> [Exercise description] Repeat the entire listing exactly. Omit all pictures.

> [Data excerpts]

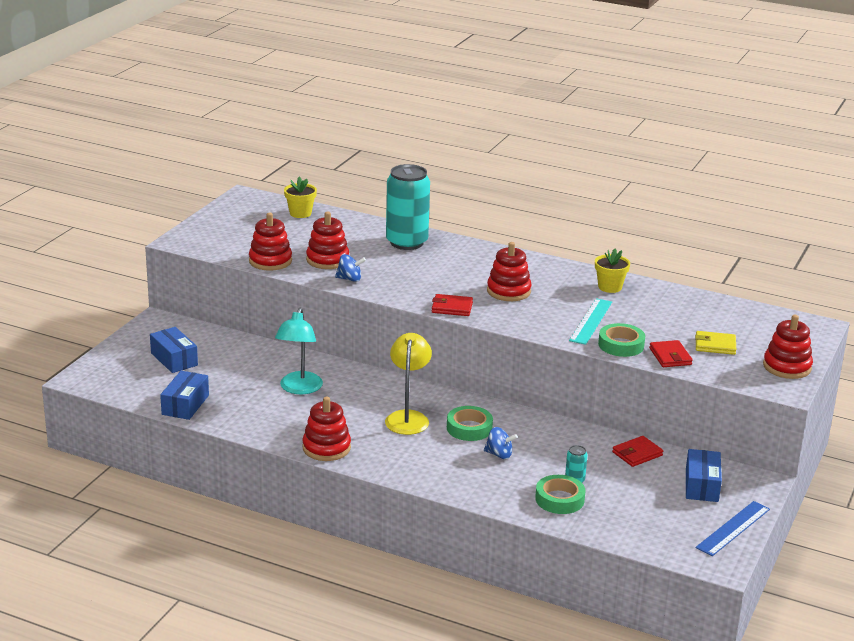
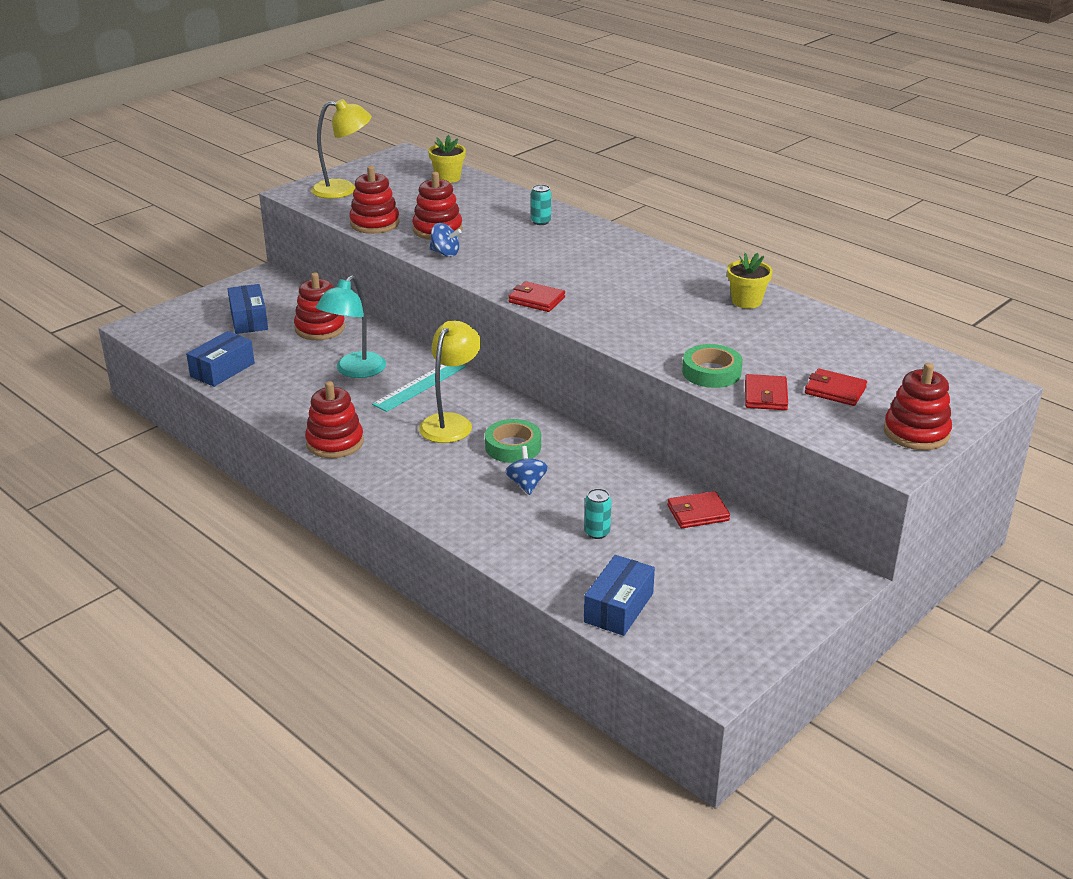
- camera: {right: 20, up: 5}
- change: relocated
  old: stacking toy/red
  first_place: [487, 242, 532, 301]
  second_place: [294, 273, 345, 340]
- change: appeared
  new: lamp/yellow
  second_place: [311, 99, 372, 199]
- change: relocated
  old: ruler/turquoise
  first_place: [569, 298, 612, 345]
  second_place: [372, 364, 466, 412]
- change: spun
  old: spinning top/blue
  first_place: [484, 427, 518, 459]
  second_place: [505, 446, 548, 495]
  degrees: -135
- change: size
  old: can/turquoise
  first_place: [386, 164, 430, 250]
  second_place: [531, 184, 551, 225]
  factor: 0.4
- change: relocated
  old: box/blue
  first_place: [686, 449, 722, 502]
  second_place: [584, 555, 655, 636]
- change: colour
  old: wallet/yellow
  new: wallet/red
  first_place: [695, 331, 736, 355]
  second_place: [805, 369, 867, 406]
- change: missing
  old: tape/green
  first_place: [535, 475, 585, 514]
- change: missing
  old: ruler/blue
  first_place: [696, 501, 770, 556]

> [Solution below]
- camera: {right: 20, up: 5}
- change: relocated
  old: stacking toy/red
  first_place: [487, 242, 532, 301]
  second_place: [294, 273, 345, 340]
- change: appeared
  new: lamp/yellow
  second_place: [311, 99, 372, 199]
- change: relocated
  old: ruler/turquoise
  first_place: [569, 298, 612, 345]
  second_place: [372, 364, 466, 412]
- change: spun
  old: spinning top/blue
  first_place: [484, 427, 518, 459]
  second_place: [505, 446, 548, 495]
  degrees: -135
- change: size
  old: can/turquoise
  first_place: [386, 164, 430, 250]
  second_place: [531, 184, 551, 225]
  factor: 0.4
- change: relocated
  old: box/blue
  first_place: [686, 449, 722, 502]
  second_place: [584, 555, 655, 636]
- change: colour
  old: wallet/yellow
  new: wallet/red
  first_place: [695, 331, 736, 355]
  second_place: [805, 369, 867, 406]
- change: missing
  old: tape/green
  first_place: [535, 475, 585, 514]
- change: missing
  old: ruler/blue
  first_place: [696, 501, 770, 556]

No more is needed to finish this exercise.